(Change detection outputs)
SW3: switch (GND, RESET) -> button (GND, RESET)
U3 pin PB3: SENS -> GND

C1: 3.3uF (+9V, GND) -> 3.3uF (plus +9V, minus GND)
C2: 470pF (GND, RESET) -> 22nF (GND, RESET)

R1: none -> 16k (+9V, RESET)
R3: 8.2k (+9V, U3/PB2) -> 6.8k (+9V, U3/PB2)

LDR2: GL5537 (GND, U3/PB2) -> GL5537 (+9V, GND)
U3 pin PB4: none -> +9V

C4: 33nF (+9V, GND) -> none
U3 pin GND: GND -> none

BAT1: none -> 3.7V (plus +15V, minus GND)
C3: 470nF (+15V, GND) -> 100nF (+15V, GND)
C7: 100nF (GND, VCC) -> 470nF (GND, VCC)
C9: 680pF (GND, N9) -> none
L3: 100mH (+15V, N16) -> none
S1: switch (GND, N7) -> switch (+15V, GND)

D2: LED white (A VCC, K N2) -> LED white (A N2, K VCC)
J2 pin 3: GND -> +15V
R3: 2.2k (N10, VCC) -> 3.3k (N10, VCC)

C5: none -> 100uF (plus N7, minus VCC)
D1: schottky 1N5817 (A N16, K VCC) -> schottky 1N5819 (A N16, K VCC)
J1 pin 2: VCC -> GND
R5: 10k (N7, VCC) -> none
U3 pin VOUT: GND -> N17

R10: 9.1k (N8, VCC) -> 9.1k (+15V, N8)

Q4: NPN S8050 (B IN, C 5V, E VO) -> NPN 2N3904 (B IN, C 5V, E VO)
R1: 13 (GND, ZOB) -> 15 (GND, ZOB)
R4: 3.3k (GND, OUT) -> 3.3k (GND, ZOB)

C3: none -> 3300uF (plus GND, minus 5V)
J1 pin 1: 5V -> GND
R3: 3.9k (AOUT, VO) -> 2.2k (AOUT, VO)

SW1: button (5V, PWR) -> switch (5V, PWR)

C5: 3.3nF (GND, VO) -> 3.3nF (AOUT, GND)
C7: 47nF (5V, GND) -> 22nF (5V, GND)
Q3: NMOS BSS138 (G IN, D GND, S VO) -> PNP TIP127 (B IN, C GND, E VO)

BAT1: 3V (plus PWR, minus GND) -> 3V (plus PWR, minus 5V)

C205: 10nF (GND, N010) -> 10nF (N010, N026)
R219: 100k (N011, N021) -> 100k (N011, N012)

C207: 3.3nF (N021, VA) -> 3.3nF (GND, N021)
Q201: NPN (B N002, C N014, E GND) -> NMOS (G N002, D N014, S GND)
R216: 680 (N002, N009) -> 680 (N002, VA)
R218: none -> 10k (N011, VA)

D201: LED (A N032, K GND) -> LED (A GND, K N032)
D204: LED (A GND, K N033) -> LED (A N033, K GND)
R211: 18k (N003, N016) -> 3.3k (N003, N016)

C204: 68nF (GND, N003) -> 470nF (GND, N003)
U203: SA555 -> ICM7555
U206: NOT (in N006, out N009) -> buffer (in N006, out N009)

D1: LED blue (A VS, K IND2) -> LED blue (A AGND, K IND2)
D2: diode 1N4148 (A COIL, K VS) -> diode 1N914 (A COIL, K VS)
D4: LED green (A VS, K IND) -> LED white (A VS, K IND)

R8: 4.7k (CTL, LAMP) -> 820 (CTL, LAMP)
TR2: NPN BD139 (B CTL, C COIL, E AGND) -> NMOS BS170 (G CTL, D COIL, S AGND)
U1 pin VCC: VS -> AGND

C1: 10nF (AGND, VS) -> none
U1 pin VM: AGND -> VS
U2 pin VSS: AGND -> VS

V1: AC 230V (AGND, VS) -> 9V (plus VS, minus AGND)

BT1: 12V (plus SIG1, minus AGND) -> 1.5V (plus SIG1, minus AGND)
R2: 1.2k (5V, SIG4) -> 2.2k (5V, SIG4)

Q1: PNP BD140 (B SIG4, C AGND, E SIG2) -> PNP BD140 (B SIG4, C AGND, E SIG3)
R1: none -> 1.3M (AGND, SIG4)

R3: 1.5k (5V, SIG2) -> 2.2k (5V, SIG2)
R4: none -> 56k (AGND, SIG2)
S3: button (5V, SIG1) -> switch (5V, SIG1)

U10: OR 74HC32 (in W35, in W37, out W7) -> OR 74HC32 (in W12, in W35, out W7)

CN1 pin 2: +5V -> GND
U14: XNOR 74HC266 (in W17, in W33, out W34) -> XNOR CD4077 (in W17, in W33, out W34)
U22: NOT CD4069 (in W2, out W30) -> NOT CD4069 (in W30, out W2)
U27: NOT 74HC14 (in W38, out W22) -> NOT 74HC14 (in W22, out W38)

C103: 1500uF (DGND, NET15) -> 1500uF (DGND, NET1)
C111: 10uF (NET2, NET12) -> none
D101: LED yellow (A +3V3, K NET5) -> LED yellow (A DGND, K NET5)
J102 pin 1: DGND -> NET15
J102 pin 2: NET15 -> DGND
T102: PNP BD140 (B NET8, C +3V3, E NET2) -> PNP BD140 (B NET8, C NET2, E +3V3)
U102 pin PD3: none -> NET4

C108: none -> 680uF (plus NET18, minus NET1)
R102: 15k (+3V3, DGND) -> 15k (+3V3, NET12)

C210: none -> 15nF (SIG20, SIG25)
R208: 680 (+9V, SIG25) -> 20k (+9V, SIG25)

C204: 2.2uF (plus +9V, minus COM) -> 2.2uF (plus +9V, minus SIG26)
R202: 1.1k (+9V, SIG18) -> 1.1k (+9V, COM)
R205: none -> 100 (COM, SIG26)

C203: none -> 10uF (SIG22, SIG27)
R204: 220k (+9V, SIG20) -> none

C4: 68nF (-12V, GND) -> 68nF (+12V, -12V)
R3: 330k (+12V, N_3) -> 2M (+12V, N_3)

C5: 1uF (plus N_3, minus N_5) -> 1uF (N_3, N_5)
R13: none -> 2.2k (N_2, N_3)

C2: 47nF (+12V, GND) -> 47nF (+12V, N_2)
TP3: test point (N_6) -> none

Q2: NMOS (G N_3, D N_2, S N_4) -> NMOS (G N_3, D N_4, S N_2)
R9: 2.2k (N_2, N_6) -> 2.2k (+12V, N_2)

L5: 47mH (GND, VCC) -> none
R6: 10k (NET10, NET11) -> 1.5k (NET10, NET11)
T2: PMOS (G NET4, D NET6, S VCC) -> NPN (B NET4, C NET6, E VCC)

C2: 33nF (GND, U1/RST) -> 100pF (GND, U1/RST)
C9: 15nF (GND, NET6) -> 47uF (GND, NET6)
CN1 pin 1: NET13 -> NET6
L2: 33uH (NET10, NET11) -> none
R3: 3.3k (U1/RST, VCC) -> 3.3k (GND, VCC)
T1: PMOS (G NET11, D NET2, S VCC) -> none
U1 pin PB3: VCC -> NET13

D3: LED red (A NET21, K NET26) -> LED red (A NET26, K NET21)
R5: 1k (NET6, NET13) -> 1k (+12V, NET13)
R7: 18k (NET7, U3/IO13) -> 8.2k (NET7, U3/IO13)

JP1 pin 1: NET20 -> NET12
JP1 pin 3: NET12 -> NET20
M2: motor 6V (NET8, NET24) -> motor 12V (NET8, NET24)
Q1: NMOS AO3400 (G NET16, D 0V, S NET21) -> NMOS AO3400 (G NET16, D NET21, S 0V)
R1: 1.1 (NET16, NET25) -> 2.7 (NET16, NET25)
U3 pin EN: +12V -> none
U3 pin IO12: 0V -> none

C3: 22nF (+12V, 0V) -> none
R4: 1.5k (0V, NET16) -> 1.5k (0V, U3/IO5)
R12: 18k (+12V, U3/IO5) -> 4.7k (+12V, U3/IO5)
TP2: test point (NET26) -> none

**HOW TO COMPLETE THIS TASK**:
Find every line of the data that includes the string "button". Copy each of those lines.

**WRITTEN ANSWER**:
SW3: switch (GND, RESET) -> button (GND, RESET)
SW1: button (5V, PWR) -> switch (5V, PWR)
S3: button (5V, SIG1) -> switch (5V, SIG1)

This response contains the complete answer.